Nothing should be output except the lines from the top of the material below through the line that contains "R1: 750k (CLK, VDD) -> 750k (CLK, THR)", each exactly as written.

• _Source data_
┄┄┄┄┄┄

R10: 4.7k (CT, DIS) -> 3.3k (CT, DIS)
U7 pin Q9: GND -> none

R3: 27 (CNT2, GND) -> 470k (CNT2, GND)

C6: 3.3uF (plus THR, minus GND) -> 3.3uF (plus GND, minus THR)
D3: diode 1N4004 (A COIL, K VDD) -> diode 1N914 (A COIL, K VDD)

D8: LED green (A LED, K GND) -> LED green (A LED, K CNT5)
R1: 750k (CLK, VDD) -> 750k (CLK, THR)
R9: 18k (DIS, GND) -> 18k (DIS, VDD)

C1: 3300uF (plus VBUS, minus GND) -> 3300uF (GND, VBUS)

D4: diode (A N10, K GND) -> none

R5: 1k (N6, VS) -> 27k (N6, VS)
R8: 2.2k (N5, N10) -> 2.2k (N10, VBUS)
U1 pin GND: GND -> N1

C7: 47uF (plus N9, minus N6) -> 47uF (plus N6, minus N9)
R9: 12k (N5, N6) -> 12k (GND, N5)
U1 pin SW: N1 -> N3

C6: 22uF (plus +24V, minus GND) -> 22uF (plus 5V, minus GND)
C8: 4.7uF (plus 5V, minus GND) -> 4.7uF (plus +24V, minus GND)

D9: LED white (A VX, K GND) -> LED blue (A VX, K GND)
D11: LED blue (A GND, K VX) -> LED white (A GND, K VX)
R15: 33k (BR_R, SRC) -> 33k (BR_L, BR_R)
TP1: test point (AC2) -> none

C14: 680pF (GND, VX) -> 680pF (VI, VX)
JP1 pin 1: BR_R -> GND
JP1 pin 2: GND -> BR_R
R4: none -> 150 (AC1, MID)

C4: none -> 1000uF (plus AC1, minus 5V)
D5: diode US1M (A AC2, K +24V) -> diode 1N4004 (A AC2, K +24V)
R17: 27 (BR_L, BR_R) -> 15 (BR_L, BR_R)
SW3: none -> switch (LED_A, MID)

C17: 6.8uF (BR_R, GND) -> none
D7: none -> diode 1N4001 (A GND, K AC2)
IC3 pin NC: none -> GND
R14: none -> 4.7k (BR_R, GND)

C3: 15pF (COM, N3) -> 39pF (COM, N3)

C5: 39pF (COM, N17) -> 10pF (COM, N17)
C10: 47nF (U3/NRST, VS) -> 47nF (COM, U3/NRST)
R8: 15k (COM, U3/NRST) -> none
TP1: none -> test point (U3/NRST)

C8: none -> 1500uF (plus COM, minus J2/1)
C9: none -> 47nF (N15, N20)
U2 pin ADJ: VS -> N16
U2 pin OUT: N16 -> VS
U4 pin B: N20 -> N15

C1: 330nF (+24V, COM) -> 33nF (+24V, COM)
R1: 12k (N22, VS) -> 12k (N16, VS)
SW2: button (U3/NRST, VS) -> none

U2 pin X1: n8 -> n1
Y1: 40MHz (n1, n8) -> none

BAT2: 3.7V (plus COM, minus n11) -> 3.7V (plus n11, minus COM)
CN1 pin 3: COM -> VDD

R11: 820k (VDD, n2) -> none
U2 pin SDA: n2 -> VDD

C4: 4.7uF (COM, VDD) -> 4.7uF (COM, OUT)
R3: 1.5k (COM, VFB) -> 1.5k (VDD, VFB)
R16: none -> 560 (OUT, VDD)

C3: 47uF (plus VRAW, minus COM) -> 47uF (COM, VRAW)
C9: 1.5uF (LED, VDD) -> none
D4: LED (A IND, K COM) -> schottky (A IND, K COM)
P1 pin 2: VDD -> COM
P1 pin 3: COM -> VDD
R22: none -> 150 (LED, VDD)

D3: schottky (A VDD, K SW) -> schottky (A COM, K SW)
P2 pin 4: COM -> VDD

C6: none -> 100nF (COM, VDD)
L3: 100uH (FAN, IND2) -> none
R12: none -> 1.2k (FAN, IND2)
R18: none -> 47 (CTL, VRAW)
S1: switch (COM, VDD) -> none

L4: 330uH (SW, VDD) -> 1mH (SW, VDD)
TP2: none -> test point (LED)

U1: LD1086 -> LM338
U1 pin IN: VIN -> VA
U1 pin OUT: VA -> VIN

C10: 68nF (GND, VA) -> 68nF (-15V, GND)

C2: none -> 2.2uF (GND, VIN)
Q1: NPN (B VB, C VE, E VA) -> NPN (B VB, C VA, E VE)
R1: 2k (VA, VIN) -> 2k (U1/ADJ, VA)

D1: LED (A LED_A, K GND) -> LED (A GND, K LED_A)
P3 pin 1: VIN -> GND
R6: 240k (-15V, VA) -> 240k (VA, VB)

┄┄┄┄┄┄

• _Answer to the exercise_
R10: 4.7k (CT, DIS) -> 3.3k (CT, DIS)
U7 pin Q9: GND -> none

R3: 27 (CNT2, GND) -> 470k (CNT2, GND)

C6: 3.3uF (plus THR, minus GND) -> 3.3uF (plus GND, minus THR)
D3: diode 1N4004 (A COIL, K VDD) -> diode 1N914 (A COIL, K VDD)

D8: LED green (A LED, K GND) -> LED green (A LED, K CNT5)
R1: 750k (CLK, VDD) -> 750k (CLK, THR)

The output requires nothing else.